▶ _EXERCISE GOAL_
Only an exact reprint of all the data is acceptable.

▶ _GIVEN DATA_
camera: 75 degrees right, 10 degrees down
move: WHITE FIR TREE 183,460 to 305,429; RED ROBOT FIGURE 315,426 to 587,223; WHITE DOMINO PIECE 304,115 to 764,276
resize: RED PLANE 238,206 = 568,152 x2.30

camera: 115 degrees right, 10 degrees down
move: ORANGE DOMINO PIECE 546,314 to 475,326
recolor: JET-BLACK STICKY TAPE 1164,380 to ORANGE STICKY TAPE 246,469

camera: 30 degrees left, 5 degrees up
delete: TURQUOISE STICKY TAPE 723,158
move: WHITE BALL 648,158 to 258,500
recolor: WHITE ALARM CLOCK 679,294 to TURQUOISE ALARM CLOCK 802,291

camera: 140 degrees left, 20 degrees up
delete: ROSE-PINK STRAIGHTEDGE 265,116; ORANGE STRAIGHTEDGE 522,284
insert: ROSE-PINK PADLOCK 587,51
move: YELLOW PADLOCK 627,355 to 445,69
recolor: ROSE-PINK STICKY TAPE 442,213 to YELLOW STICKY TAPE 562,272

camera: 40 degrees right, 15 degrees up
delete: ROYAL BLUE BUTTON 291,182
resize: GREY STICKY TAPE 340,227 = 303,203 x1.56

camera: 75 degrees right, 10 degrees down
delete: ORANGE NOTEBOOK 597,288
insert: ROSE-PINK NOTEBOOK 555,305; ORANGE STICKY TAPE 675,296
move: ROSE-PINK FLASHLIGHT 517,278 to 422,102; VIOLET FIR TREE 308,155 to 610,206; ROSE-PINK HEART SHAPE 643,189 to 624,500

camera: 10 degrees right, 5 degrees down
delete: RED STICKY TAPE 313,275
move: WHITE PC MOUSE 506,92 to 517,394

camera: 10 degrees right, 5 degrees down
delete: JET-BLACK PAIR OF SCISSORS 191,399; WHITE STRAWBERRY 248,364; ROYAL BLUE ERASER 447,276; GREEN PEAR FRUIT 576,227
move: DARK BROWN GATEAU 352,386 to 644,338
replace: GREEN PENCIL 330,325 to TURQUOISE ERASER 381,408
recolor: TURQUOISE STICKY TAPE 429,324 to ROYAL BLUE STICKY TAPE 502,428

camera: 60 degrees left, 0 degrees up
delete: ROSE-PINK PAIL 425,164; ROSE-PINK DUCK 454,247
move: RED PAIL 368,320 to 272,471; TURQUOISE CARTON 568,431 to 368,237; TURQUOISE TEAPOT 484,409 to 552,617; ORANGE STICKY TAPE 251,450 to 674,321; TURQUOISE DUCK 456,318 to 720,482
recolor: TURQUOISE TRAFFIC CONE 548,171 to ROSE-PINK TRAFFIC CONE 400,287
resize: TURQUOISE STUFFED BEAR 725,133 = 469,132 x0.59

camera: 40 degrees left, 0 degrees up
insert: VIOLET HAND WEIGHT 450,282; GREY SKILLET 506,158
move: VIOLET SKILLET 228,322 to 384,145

▶ _TASK SOLUTION_
camera: 75 degrees right, 10 degrees down
move: WHITE FIR TREE 183,460 to 305,429; RED ROBOT FIGURE 315,426 to 587,223; WHITE DOMINO PIECE 304,115 to 764,276
resize: RED PLANE 238,206 = 568,152 x2.30

camera: 115 degrees right, 10 degrees down
move: ORANGE DOMINO PIECE 546,314 to 475,326
recolor: JET-BLACK STICKY TAPE 1164,380 to ORANGE STICKY TAPE 246,469

camera: 30 degrees left, 5 degrees up
delete: TURQUOISE STICKY TAPE 723,158
move: WHITE BALL 648,158 to 258,500
recolor: WHITE ALARM CLOCK 679,294 to TURQUOISE ALARM CLOCK 802,291

camera: 140 degrees left, 20 degrees up
delete: ROSE-PINK STRAIGHTEDGE 265,116; ORANGE STRAIGHTEDGE 522,284
insert: ROSE-PINK PADLOCK 587,51
move: YELLOW PADLOCK 627,355 to 445,69
recolor: ROSE-PINK STICKY TAPE 442,213 to YELLOW STICKY TAPE 562,272

camera: 40 degrees right, 15 degrees up
delete: ROYAL BLUE BUTTON 291,182
resize: GREY STICKY TAPE 340,227 = 303,203 x1.56

camera: 75 degrees right, 10 degrees down
delete: ORANGE NOTEBOOK 597,288
insert: ROSE-PINK NOTEBOOK 555,305; ORANGE STICKY TAPE 675,296
move: ROSE-PINK FLASHLIGHT 517,278 to 422,102; VIOLET FIR TREE 308,155 to 610,206; ROSE-PINK HEART SHAPE 643,189 to 624,500

camera: 10 degrees right, 5 degrees down
delete: RED STICKY TAPE 313,275
move: WHITE PC MOUSE 506,92 to 517,394

camera: 10 degrees right, 5 degrees down
delete: JET-BLACK PAIR OF SCISSORS 191,399; WHITE STRAWBERRY 248,364; ROYAL BLUE ERASER 447,276; GREEN PEAR FRUIT 576,227
move: DARK BROWN GATEAU 352,386 to 644,338
replace: GREEN PENCIL 330,325 to TURQUOISE ERASER 381,408
recolor: TURQUOISE STICKY TAPE 429,324 to ROYAL BLUE STICKY TAPE 502,428

camera: 60 degrees left, 0 degrees up
delete: ROSE-PINK PAIL 425,164; ROSE-PINK DUCK 454,247
move: RED PAIL 368,320 to 272,471; TURQUOISE CARTON 568,431 to 368,237; TURQUOISE TEAPOT 484,409 to 552,617; ORANGE STICKY TAPE 251,450 to 674,321; TURQUOISE DUCK 456,318 to 720,482
recolor: TURQUOISE TRAFFIC CONE 548,171 to ROSE-PINK TRAFFIC CONE 400,287
resize: TURQUOISE STUFFED BEAR 725,133 = 469,132 x0.59

camera: 40 degrees left, 0 degrees up
insert: VIOLET HAND WEIGHT 450,282; GREY SKILLET 506,158
move: VIOLET SKILLET 228,322 to 384,145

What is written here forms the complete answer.